- **Exercise prompt**: Copy each line below as it stands, but skip any picture it contains.

(Records contained in a dataset)
************

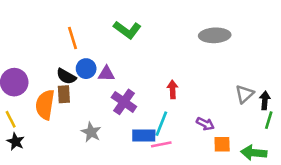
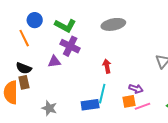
gray ellipse: (215, 35) -> (113, 24), moved
blue circle: (86, 69) -> (35, 20), moved
purple cross: (124, 102) -> (70, 46), moved
pink line: (161, 144) -> (142, 106), moved
orange square: (222, 144) -> (129, 101), moved

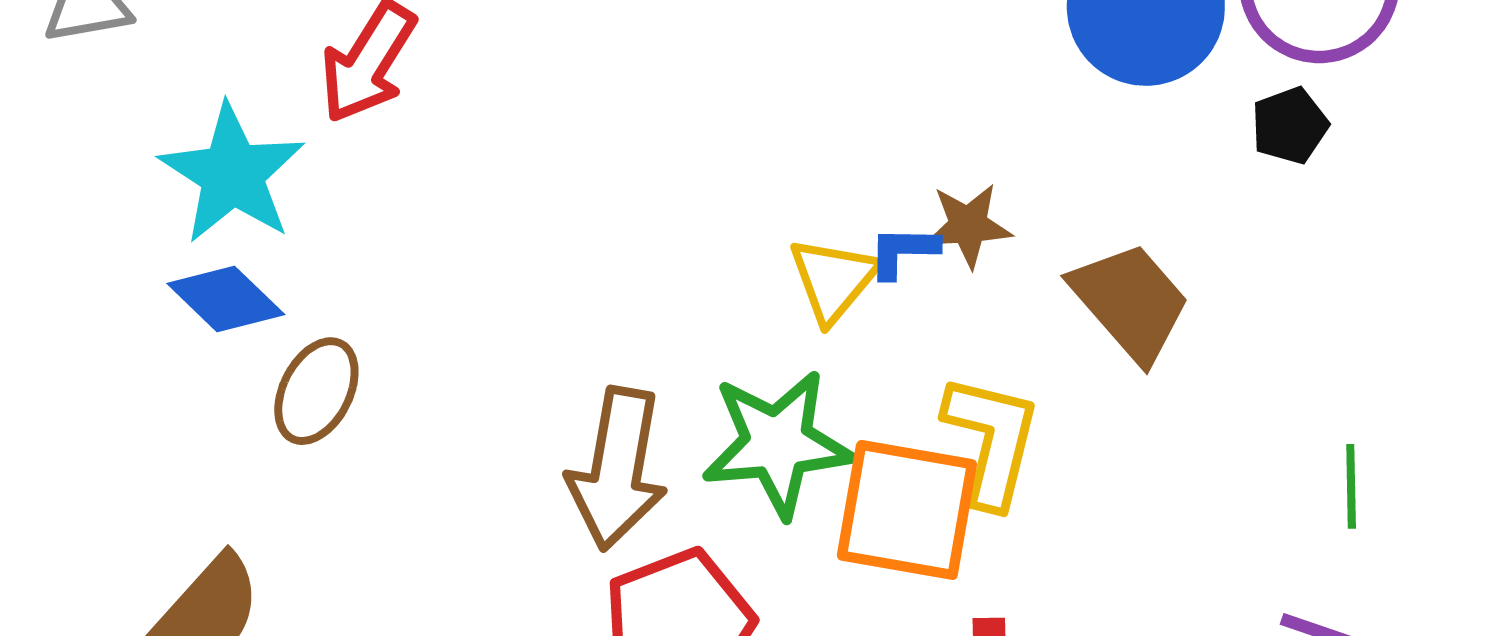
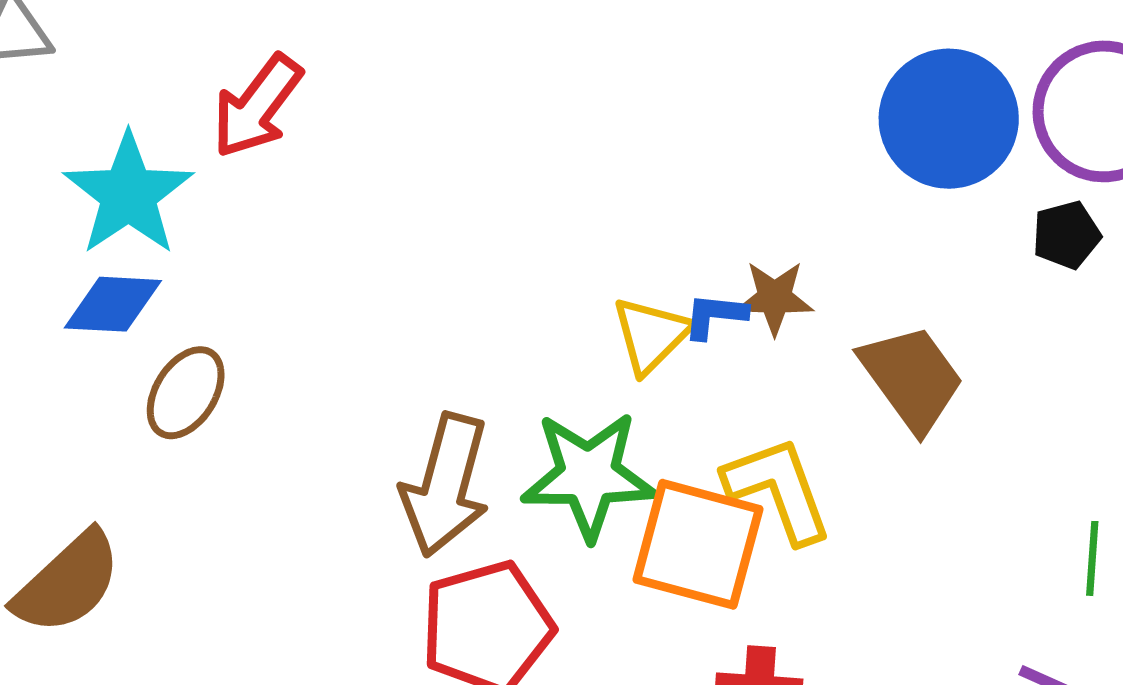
blue diamond: (226, 299) -> (113, 304), turned -46
yellow L-shape: (992, 441) -> (778, 490), turned -39

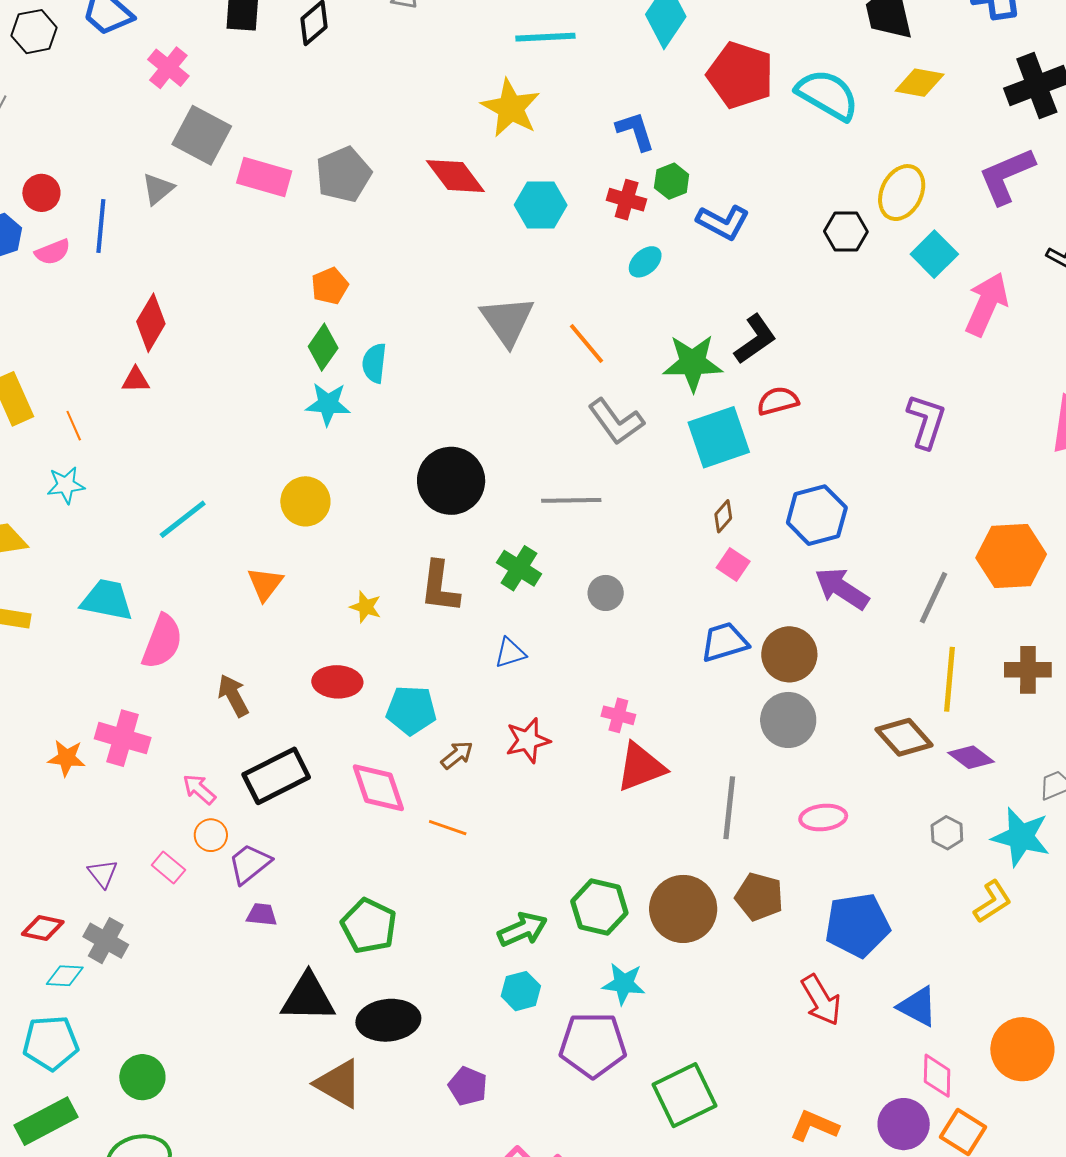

************

- **Written answer**:
gray ellipse: (215, 35) -> (113, 24), moved
blue circle: (86, 69) -> (35, 20), moved
purple cross: (124, 102) -> (70, 46), moved
pink line: (161, 144) -> (142, 106), moved
orange square: (222, 144) -> (129, 101), moved

blue diamond: (226, 299) -> (113, 304), turned -46
yellow L-shape: (992, 441) -> (778, 490), turned -39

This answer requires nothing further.